→ **INFORMATION PROVIDED**
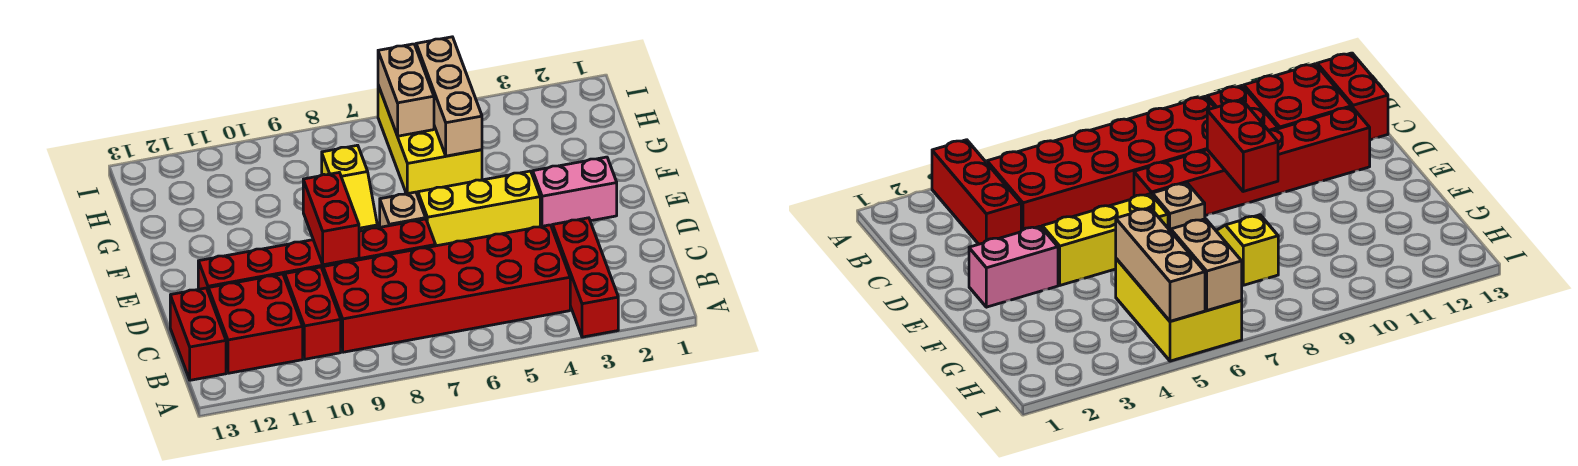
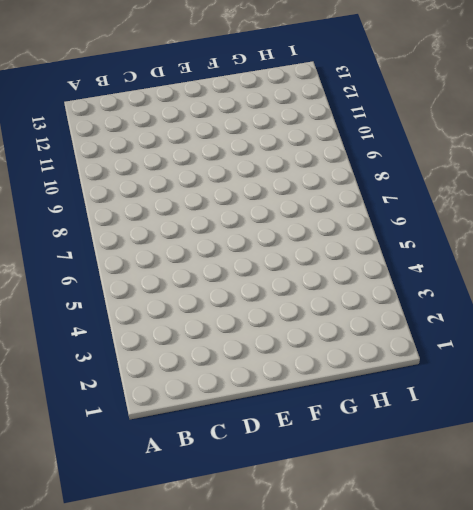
none -> red brick A3:C3 level 1
none -> red brick B4:C9 level 1
none -> red brick B10:C10 level 1

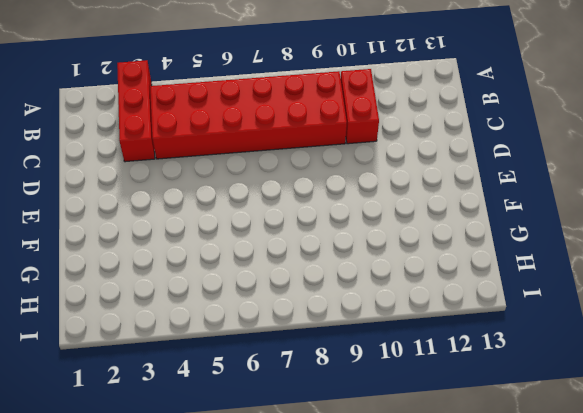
none -> red brick B11:C12 level 1
none -> red brick B13:C13 level 1
none -> red brick D7:D12 level 1

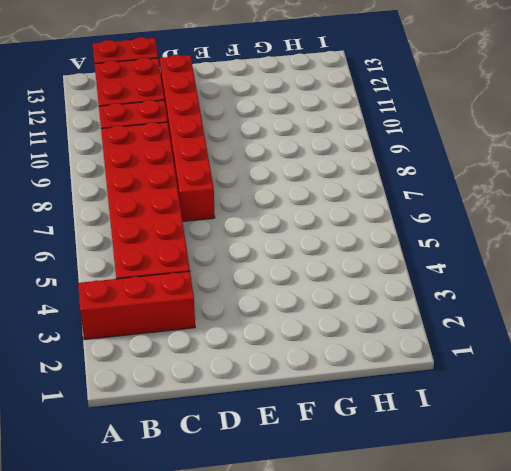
none -> pink brick E2:E3 level 1
none -> yellow brick E4:E6 level 1
none -> tan brick E7 level 1

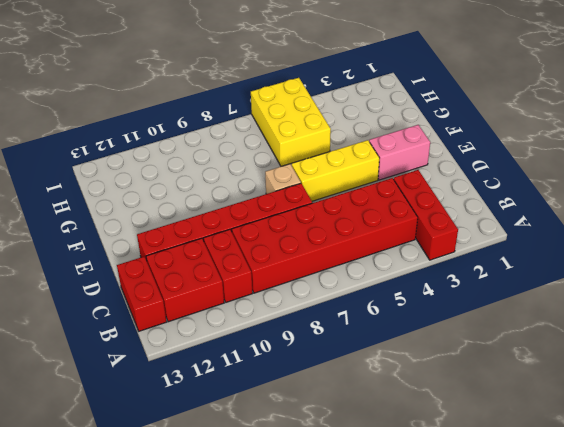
none -> yellow slope F8:G8 level 1 top G
none -> red brick D9:E9 level 2
none -> tan brick G5:I5 level 2

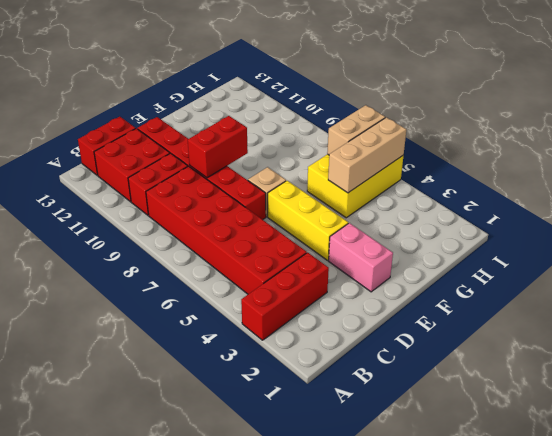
none -> yellow slope F8:G8 level 1 top G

→ **EXERCISE DIRECTIONS**
Word for word, print the material above, but without its pictures.

→ **OUTPUT OF THE EXERCISE**
none -> red brick A3:C3 level 1
none -> red brick B4:C9 level 1
none -> red brick B10:C10 level 1

none -> red brick B11:C12 level 1
none -> red brick B13:C13 level 1
none -> red brick D7:D12 level 1

none -> pink brick E2:E3 level 1
none -> yellow brick E4:E6 level 1
none -> tan brick E7 level 1

none -> yellow slope F8:G8 level 1 top G
none -> red brick D9:E9 level 2
none -> tan brick G5:I5 level 2

none -> yellow slope F8:G8 level 1 top G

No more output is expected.